Image sequences with motion text

============

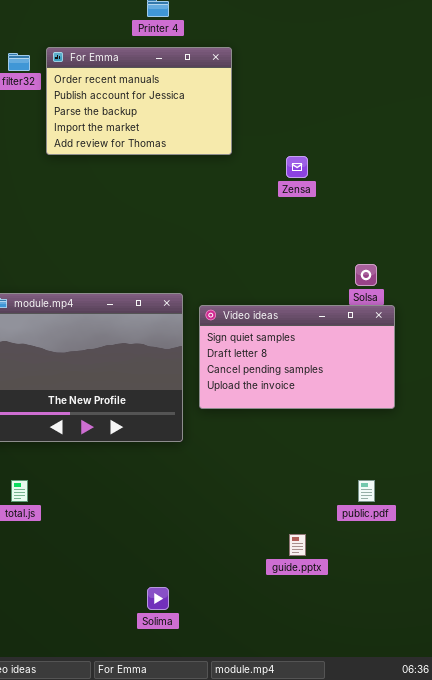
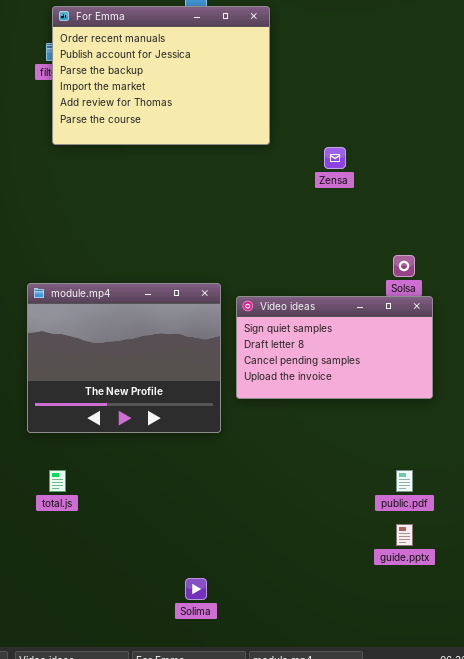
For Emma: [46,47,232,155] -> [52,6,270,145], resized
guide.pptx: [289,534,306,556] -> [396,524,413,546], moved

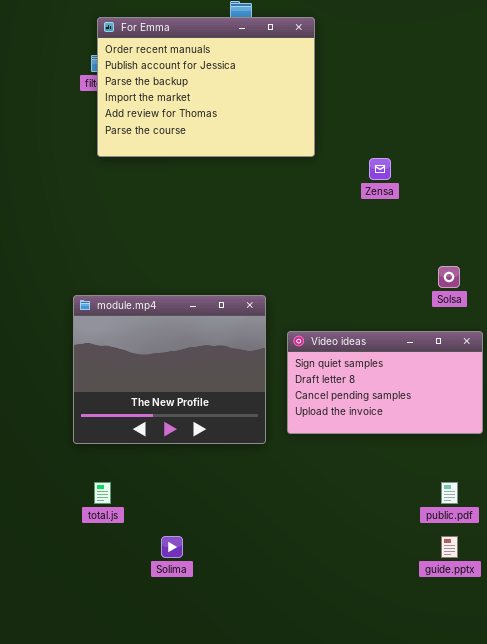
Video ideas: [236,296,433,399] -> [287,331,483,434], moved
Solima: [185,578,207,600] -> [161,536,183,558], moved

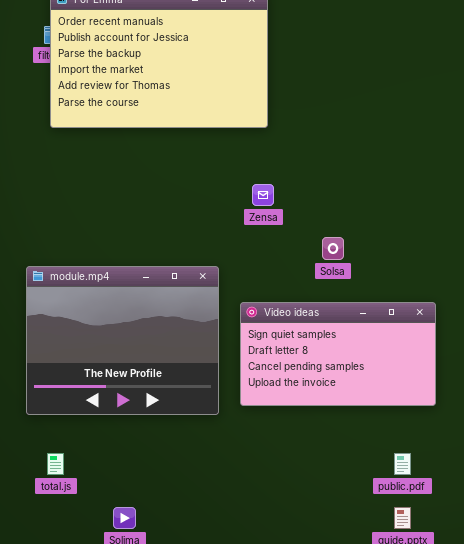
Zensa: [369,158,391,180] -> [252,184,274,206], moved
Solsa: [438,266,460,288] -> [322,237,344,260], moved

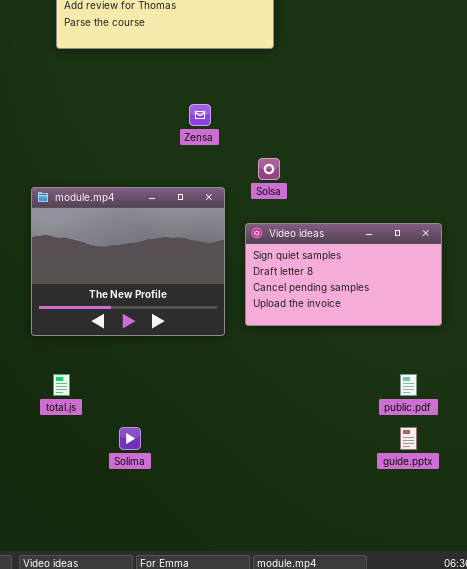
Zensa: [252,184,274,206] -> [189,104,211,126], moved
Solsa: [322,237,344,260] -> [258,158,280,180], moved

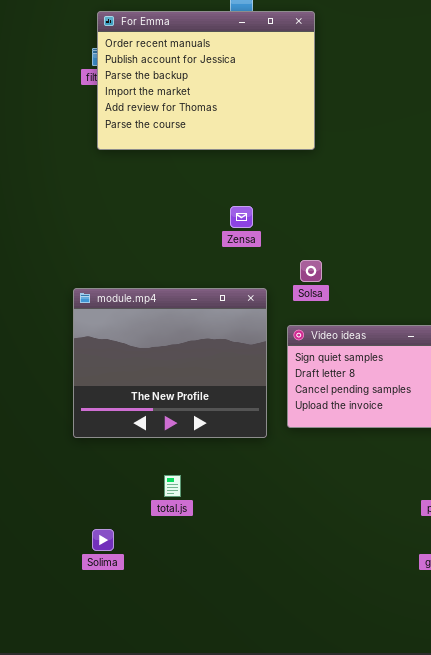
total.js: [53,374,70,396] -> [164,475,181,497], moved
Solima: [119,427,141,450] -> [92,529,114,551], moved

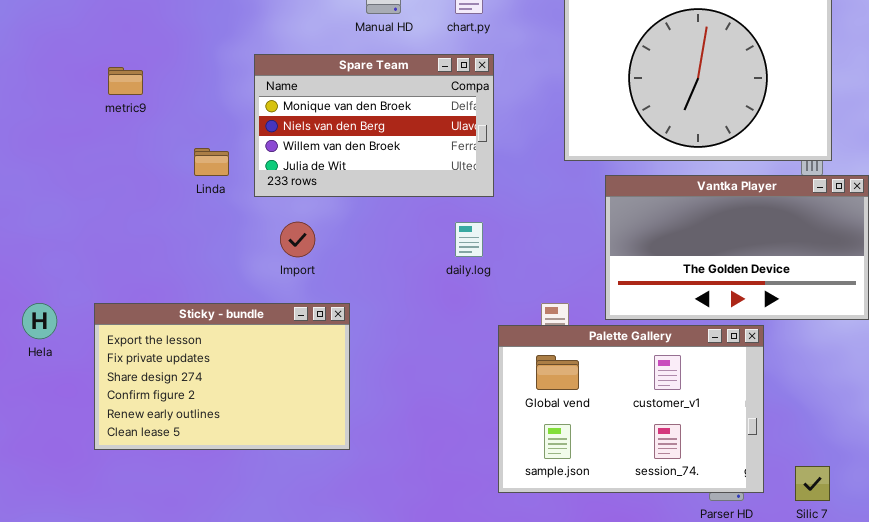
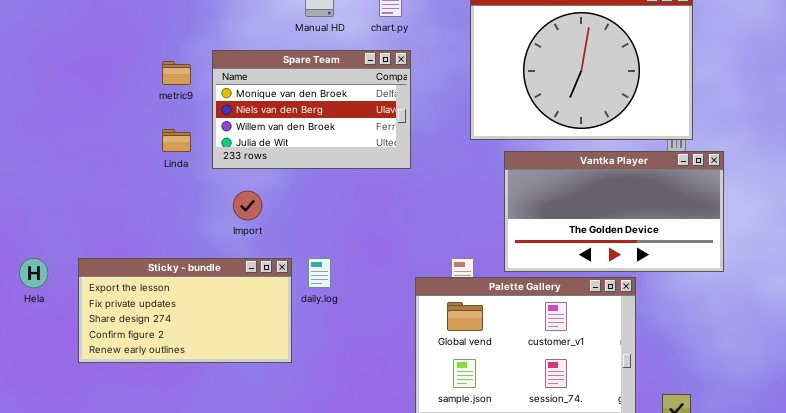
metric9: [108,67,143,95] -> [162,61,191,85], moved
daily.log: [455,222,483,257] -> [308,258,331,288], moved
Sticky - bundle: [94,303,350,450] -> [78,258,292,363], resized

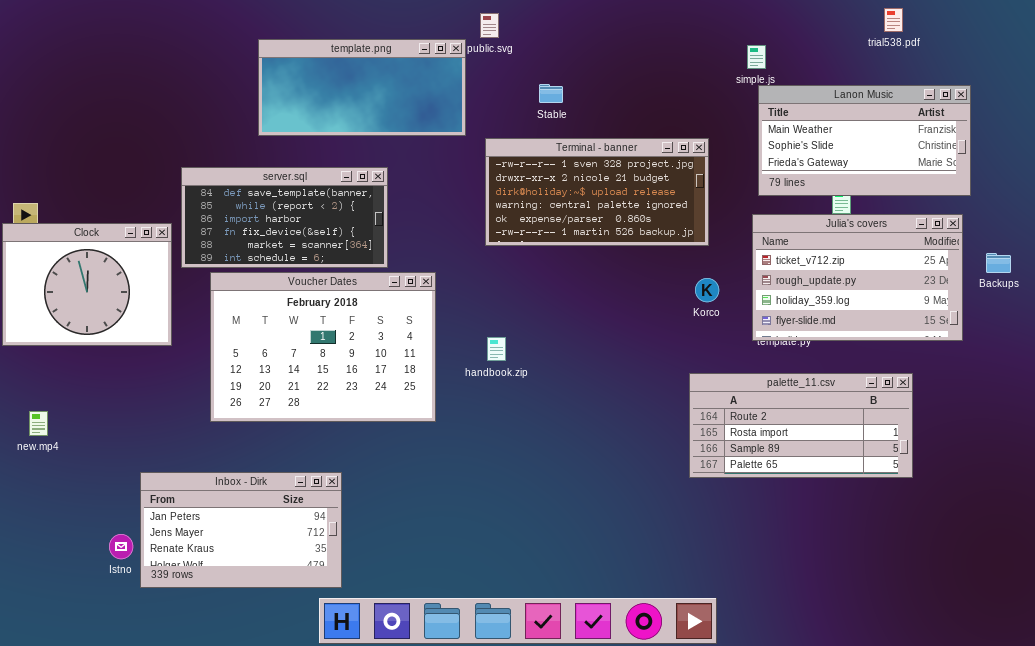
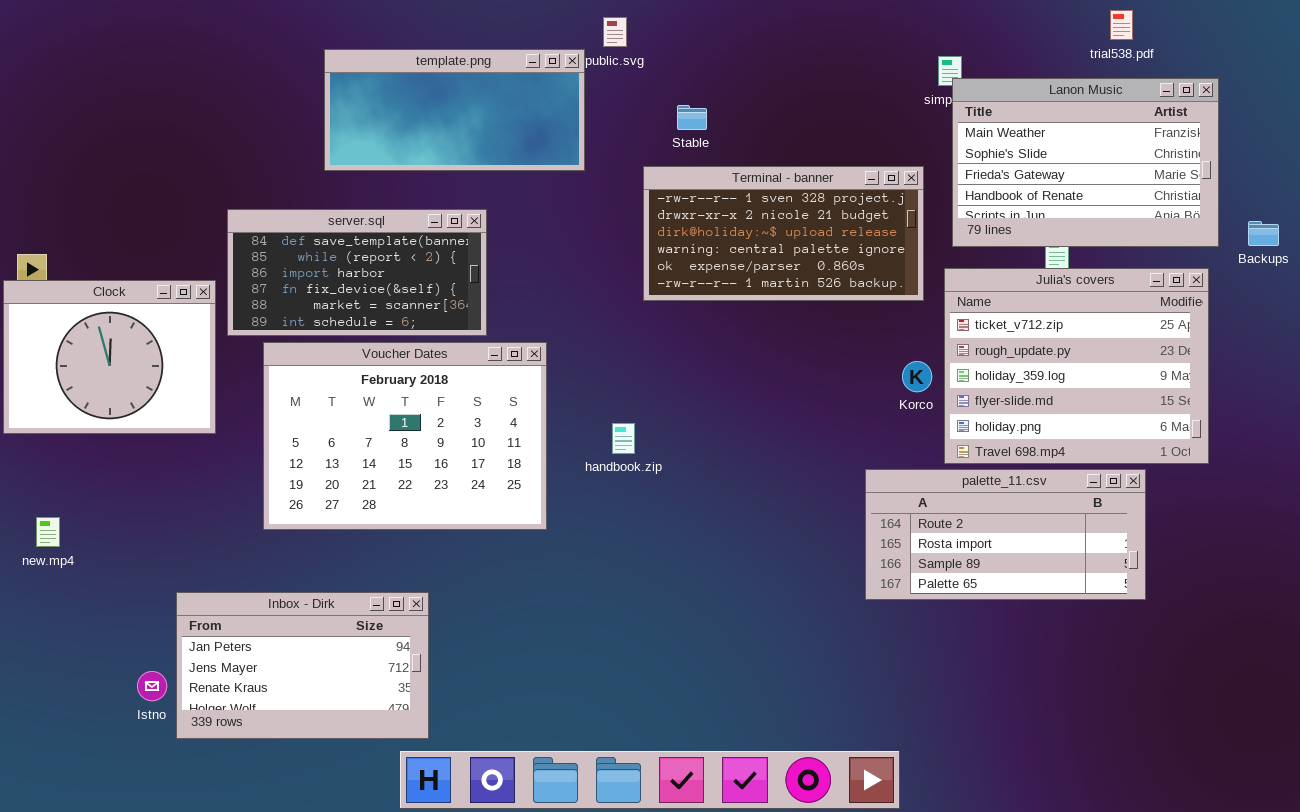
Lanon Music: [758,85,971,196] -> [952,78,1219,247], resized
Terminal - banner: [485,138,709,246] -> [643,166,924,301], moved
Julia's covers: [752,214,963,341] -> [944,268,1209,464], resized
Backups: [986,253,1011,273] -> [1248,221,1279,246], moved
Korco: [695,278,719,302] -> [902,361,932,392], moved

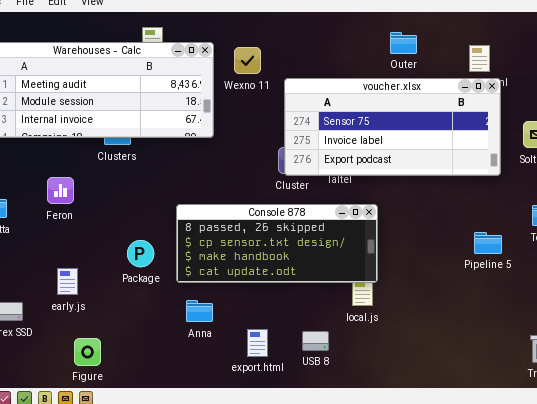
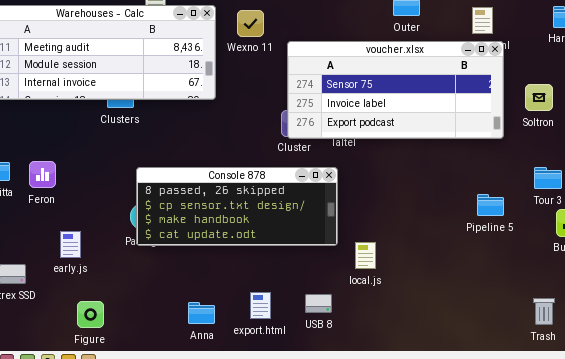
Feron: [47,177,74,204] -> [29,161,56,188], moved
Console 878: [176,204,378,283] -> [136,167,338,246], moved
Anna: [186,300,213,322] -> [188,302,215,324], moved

============

> **Exercise brief**
Without the pictures, set down every entry exactly.

> **Output below**
For Emma: [46,47,232,155] -> [52,6,270,145], resized
guide.pptx: [289,534,306,556] -> [396,524,413,546], moved

Video ideas: [236,296,433,399] -> [287,331,483,434], moved
Solima: [185,578,207,600] -> [161,536,183,558], moved

Zensa: [369,158,391,180] -> [252,184,274,206], moved
Solsa: [438,266,460,288] -> [322,237,344,260], moved

Zensa: [252,184,274,206] -> [189,104,211,126], moved
Solsa: [322,237,344,260] -> [258,158,280,180], moved

total.js: [53,374,70,396] -> [164,475,181,497], moved
Solima: [119,427,141,450] -> [92,529,114,551], moved

metric9: [108,67,143,95] -> [162,61,191,85], moved
daily.log: [455,222,483,257] -> [308,258,331,288], moved
Sticky - bundle: [94,303,350,450] -> [78,258,292,363], resized

Lanon Music: [758,85,971,196] -> [952,78,1219,247], resized
Terminal - banner: [485,138,709,246] -> [643,166,924,301], moved
Julia's covers: [752,214,963,341] -> [944,268,1209,464], resized
Backups: [986,253,1011,273] -> [1248,221,1279,246], moved
Korco: [695,278,719,302] -> [902,361,932,392], moved

Feron: [47,177,74,204] -> [29,161,56,188], moved
Console 878: [176,204,378,283] -> [136,167,338,246], moved
Anna: [186,300,213,322] -> [188,302,215,324], moved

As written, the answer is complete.